### 課題
データのうち、「lifeguards [608, 497]」を含む行に始まり「pyautogui.click(x=2016, y=624)」を含む行に終わる部分を、両端の行も含めて一字一句変えずに書き写すこと。

================

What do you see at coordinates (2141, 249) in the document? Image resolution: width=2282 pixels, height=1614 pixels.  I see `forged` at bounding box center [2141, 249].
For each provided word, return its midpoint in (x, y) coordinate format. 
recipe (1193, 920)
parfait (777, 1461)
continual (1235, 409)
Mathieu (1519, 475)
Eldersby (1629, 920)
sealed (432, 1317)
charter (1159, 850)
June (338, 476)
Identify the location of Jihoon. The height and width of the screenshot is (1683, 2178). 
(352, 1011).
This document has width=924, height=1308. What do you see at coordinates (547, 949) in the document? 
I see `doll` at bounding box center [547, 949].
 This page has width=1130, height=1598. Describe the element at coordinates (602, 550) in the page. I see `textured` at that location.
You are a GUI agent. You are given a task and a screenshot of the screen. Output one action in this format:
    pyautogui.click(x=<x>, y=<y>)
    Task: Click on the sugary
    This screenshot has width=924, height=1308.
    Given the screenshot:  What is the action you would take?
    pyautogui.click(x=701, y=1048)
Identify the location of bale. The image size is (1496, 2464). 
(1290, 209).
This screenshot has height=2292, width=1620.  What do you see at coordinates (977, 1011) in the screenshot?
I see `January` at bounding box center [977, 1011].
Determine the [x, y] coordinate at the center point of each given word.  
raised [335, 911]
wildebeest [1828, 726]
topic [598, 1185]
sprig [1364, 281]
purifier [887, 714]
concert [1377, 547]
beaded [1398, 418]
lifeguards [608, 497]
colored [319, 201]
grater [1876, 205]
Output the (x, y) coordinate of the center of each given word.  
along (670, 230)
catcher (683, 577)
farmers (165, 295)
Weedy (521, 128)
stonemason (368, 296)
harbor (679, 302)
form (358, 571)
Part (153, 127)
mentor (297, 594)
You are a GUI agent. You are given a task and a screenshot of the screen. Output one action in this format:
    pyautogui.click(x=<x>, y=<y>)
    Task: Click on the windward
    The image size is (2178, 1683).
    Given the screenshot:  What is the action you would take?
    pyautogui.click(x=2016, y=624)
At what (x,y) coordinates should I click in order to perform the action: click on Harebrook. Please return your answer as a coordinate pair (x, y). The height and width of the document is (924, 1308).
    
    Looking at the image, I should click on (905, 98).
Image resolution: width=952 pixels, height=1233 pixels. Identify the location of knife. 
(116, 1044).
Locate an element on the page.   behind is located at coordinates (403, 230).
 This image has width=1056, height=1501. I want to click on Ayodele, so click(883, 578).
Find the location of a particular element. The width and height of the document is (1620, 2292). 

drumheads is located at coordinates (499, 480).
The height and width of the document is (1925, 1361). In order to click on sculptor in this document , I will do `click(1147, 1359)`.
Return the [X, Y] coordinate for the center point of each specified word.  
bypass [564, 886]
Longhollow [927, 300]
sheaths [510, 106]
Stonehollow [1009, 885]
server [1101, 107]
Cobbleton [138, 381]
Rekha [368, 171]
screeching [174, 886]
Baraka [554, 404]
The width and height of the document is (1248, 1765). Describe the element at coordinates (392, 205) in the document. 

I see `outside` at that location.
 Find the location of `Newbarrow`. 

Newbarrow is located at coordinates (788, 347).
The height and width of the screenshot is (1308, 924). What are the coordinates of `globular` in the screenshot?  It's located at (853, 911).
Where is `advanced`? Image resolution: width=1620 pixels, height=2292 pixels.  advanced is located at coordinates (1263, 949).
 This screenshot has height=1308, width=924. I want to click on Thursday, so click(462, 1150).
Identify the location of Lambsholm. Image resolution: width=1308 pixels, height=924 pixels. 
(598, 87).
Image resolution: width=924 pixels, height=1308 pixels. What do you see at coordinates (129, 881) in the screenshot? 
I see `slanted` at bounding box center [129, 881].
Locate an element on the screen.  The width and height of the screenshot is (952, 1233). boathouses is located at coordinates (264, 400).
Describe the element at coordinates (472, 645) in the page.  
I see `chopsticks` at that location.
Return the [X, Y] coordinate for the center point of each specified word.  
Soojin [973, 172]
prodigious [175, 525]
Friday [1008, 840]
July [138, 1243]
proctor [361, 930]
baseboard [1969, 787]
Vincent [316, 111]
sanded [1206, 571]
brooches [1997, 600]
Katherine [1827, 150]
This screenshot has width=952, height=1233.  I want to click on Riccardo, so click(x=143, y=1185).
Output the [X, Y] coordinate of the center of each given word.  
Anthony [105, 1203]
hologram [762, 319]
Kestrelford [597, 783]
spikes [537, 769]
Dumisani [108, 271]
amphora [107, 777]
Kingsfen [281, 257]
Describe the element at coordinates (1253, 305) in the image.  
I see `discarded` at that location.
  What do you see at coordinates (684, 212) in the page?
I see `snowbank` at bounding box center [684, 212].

================

### 解答
lifeguards [608, 497]
colored [319, 201]
grater [1876, 205]
Output the (x, y) coordinate of the center of each given word.  
along (670, 230)
catcher (683, 577)
farmers (165, 295)
Weedy (521, 128)
stonemason (368, 296)
harbor (679, 302)
form (358, 571)
Part (153, 127)
mentor (297, 594)
You are a GUI agent. You are given a task and a screenshot of the screen. Output one action in this format:
    pyautogui.click(x=<x>, y=<y>)
    Task: Click on the windward
    The image size is (2178, 1683).
    Given the screenshot:  What is the action you would take?
    pyautogui.click(x=2016, y=624)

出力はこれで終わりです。